Record excerpts: Begin

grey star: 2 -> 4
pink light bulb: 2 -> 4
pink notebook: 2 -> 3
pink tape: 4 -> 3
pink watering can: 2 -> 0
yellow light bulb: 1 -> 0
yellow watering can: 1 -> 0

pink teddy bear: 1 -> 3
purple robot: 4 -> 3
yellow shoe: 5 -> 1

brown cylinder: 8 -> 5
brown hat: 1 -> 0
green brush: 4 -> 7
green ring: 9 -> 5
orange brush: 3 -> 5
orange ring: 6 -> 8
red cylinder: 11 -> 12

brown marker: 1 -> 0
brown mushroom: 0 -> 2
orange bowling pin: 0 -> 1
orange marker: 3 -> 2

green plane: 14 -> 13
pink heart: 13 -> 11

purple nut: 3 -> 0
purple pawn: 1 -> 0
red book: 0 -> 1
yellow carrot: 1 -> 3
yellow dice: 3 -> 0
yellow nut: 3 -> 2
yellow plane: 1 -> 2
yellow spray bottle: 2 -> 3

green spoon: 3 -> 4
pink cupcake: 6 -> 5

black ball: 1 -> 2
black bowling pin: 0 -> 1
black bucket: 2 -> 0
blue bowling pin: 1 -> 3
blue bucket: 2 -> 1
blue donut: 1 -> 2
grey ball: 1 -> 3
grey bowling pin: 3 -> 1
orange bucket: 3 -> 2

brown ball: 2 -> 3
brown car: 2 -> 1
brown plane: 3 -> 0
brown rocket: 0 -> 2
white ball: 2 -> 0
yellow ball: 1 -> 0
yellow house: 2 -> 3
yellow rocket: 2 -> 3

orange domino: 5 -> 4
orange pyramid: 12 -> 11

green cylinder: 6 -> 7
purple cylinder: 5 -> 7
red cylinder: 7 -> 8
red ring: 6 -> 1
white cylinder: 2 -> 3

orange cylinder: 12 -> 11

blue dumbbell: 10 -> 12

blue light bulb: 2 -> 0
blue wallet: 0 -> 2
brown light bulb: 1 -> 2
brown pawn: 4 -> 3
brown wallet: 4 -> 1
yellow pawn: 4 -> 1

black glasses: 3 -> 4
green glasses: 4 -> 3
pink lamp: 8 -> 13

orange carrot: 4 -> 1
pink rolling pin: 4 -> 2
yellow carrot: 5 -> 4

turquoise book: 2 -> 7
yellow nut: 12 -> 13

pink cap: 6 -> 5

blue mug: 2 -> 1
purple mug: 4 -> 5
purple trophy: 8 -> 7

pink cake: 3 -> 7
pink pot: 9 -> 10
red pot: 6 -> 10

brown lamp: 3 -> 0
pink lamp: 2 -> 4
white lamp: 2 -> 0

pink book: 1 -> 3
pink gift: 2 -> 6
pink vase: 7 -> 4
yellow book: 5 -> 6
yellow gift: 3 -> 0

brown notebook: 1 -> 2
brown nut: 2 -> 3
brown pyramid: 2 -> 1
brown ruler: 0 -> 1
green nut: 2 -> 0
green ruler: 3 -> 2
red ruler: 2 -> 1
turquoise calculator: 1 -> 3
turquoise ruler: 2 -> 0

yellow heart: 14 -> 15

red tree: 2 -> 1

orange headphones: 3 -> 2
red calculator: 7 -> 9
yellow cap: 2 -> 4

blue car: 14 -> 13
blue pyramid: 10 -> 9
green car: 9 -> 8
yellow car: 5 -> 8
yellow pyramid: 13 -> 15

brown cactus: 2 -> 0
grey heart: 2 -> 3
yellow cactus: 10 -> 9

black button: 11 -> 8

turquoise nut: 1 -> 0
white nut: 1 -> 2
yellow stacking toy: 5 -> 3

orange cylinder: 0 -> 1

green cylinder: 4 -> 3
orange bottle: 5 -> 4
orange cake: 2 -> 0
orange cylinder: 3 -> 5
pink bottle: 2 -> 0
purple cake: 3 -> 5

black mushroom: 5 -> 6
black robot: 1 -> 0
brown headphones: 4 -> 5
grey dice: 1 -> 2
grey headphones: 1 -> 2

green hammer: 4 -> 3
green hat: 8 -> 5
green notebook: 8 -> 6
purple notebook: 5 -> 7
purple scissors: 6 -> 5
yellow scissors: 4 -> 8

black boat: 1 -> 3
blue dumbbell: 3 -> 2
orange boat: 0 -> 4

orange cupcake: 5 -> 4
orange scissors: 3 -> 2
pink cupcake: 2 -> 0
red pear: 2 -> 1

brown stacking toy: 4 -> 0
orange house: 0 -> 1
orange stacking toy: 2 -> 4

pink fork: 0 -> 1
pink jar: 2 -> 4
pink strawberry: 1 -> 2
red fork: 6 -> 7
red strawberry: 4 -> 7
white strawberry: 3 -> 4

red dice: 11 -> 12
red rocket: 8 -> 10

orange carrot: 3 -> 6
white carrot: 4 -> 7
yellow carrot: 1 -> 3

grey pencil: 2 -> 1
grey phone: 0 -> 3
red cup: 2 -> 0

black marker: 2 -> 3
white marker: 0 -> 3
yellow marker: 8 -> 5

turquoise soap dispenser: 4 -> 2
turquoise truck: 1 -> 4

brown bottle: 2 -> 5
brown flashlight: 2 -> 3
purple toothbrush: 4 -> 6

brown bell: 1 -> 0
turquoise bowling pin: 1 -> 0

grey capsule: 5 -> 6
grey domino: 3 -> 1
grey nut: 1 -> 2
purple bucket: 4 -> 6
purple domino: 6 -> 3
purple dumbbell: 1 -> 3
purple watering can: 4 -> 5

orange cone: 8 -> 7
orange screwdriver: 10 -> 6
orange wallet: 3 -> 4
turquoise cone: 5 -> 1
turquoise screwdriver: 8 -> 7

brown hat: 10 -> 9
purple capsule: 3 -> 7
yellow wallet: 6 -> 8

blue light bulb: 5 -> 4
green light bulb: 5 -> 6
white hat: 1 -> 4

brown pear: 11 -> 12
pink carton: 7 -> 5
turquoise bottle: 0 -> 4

Record excerpts: End

* [About this task]: Find each line in the material above that carries the string "pyramid", and copy it.

* [Task output]:
orange pyramid: 12 -> 11
brown pyramid: 2 -> 1
blue pyramid: 10 -> 9
yellow pyramid: 13 -> 15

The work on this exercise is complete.